***** AUFGEFÜHRTE DATENSÄTZE *****
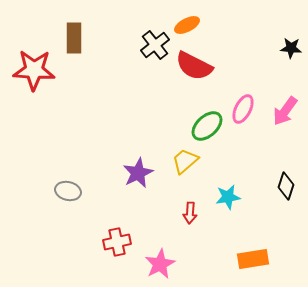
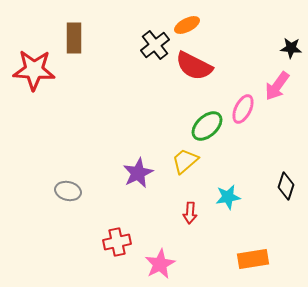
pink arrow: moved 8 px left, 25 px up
*****
***** AUFGEFÜHRTE DATENSÄTZE *****
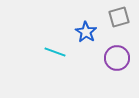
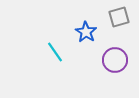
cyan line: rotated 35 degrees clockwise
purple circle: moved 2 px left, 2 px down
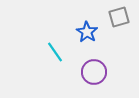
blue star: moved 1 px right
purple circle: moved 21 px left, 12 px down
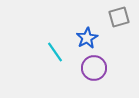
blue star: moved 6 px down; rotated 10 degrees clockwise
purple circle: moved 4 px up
*****
* **ARBEITSAUFTRAG**: Schreibe den Teil der Datensätze, der mit der Zeile mit „cyan line: rotated 35 degrees clockwise“ beginnt und mit der Zeile mit „purple circle: moved 4 px up“ schließt, als nummerierte Liste um. Beide Randzeilen gehören dazu, Leerzeilen und Bilder lässt du weg.

* **SCHRIFTLICHE LÖSUNG**:
1. cyan line: rotated 35 degrees clockwise
2. purple circle: moved 2 px left, 2 px down
3. blue star: moved 1 px right
4. purple circle: moved 21 px left, 12 px down
5. blue star: moved 6 px down; rotated 10 degrees clockwise
6. purple circle: moved 4 px up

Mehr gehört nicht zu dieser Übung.